*** Data supplied

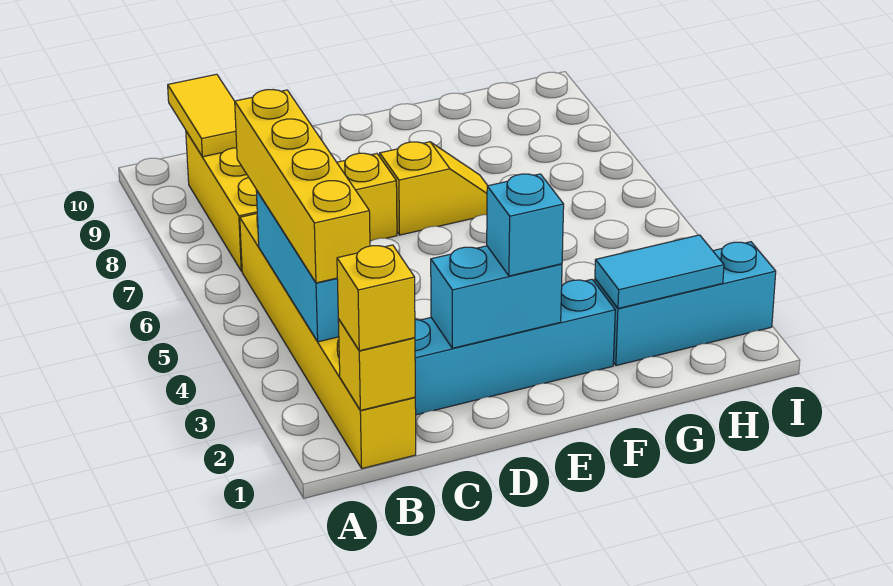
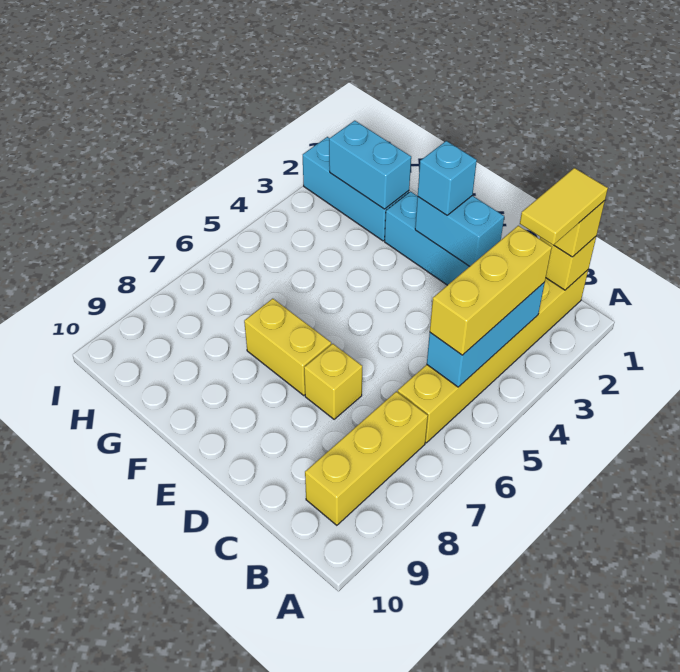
yellow brick B3:B6 level 3 -> yellow brick B3:B5 level 3
yellow tile B9:B10 level 2 -> yellow tile B1:B2 level 4
yellow slope E7:F7 level 1 top E -> yellow brick E7:F7 level 1
cyan tile G2:H2 level 2 -> cyan brick G2:H2 level 2

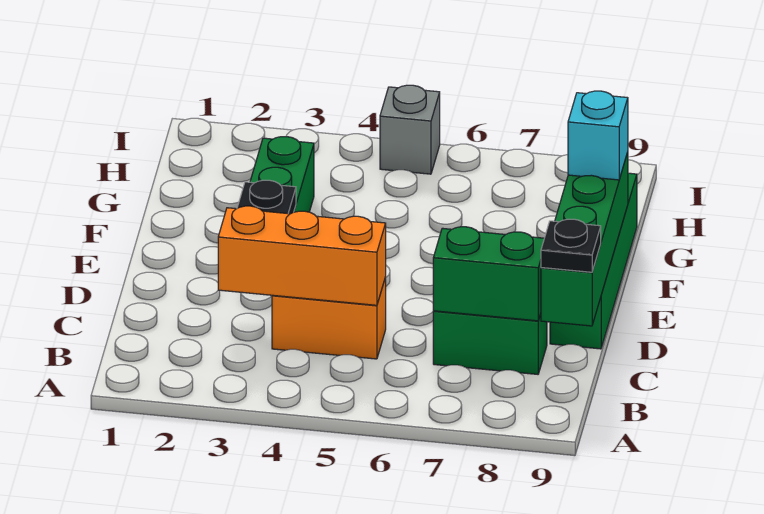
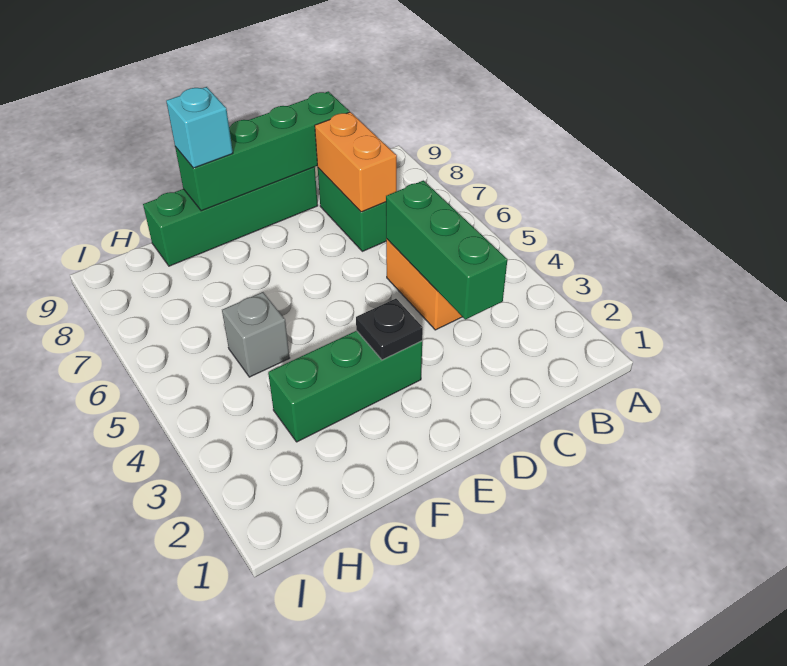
orange brick C3:C5 level 2 -> green brick C3:C5 level 2
green brick C7:C8 level 2 -> orange brick C7:C8 level 2
black plate C9 level 3 -> none
grey brick I5 level 1 -> grey brick G5 level 1

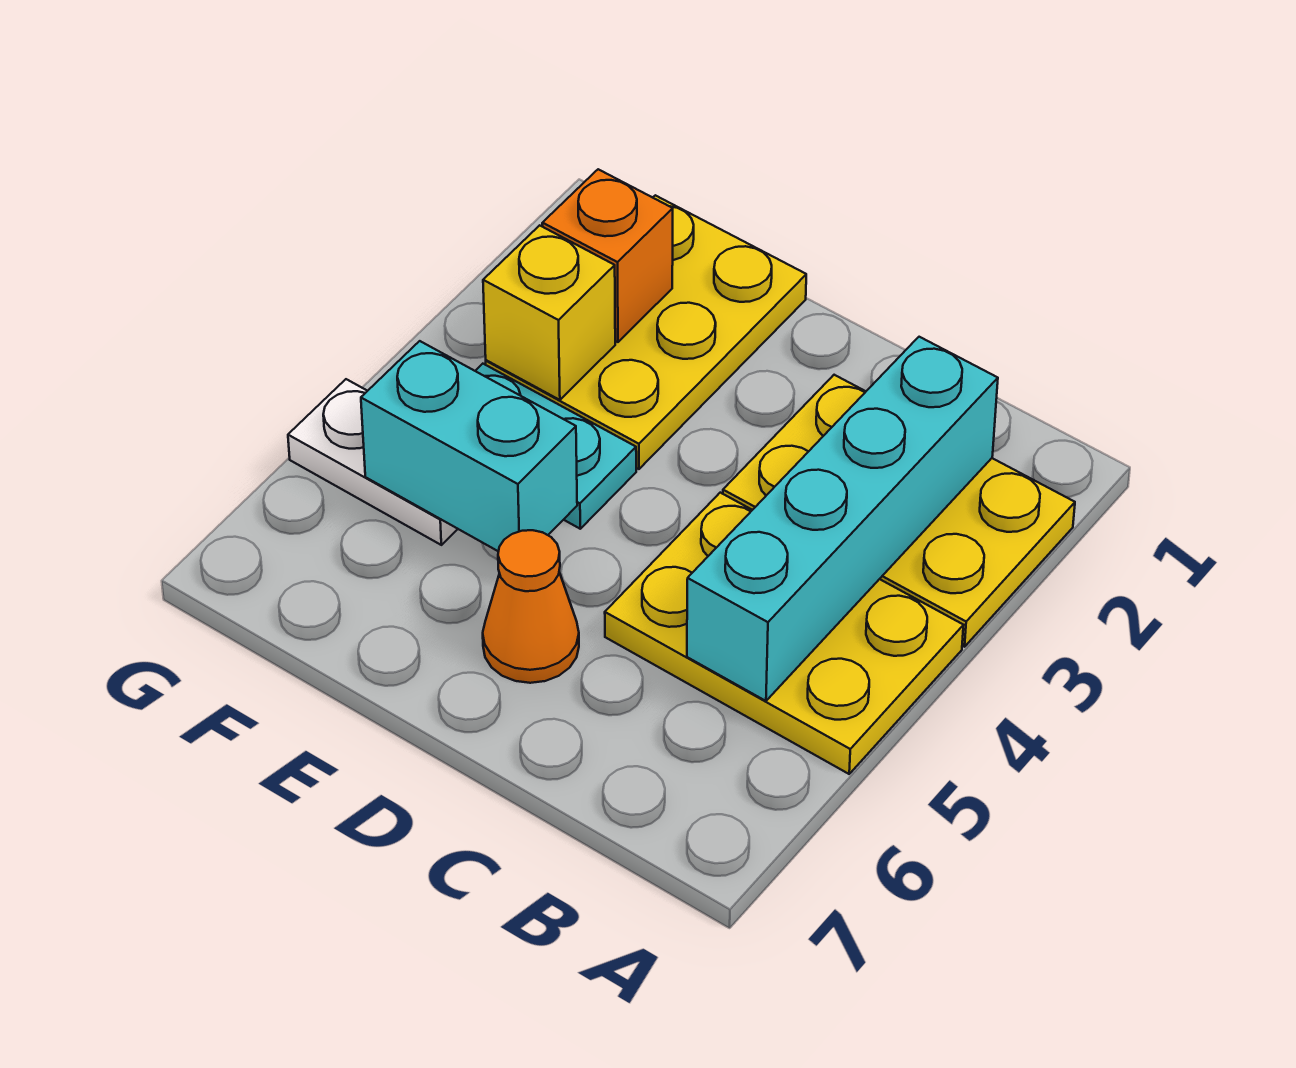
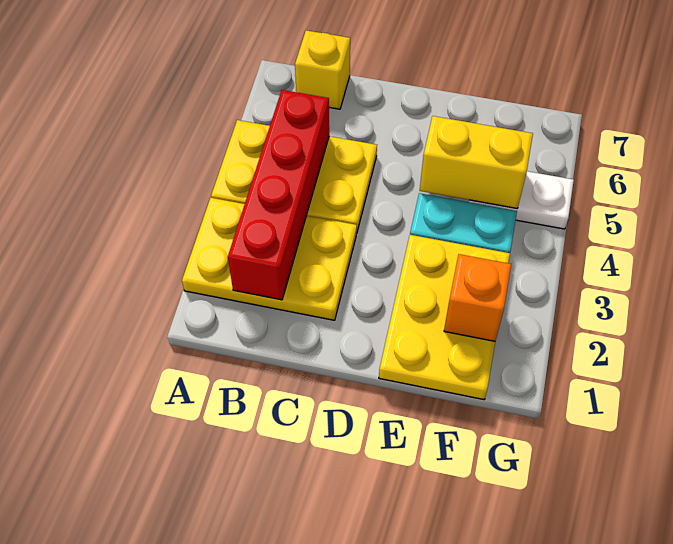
cyan brick B2:B5 level 2 -> red brick B2:B5 level 2
orange cone D6 level 1 -> none
cyan brick E5:F5 level 2 -> yellow brick E5:F5 level 2
yellow brick F3 level 2 -> yellow brick B7 level 1

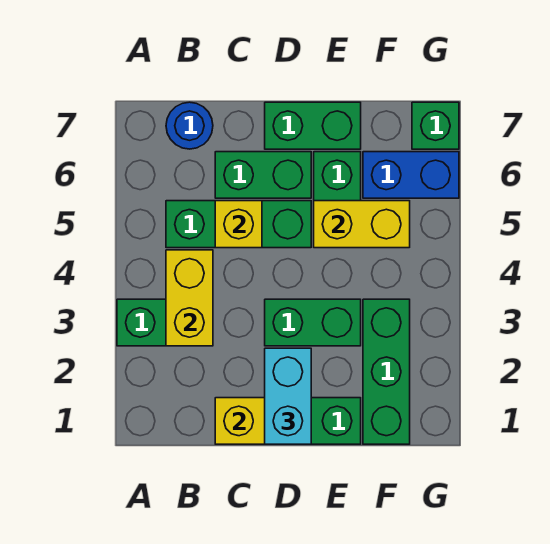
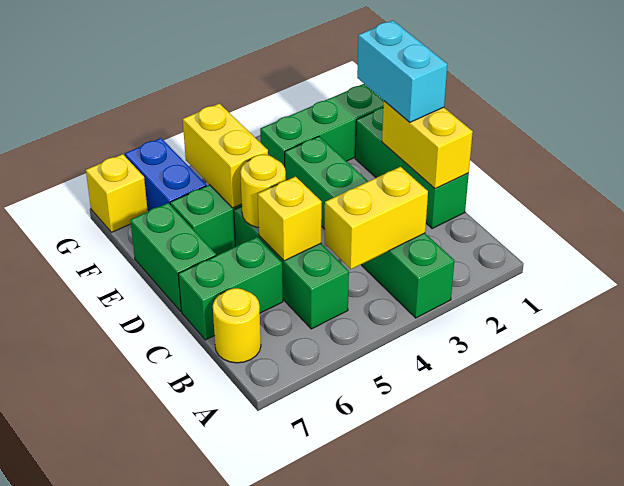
blue round brick B7 level 1 -> yellow round brick B7 level 1
green brick C6:D6 level 1 -> green brick C6:C7 level 1
cyan brick D1:D2 level 3 -> cyan brick D1:E1 level 3
none -> yellow round brick D5 level 2
green brick G7 level 1 -> yellow brick G7 level 1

******

Exercise requirements -
Please retype the records above starting with the line that contains "none -> yellow round brick D5 level 2" and stopping after the last line, changing nothing.

Answer for this exercise -
none -> yellow round brick D5 level 2
green brick G7 level 1 -> yellow brick G7 level 1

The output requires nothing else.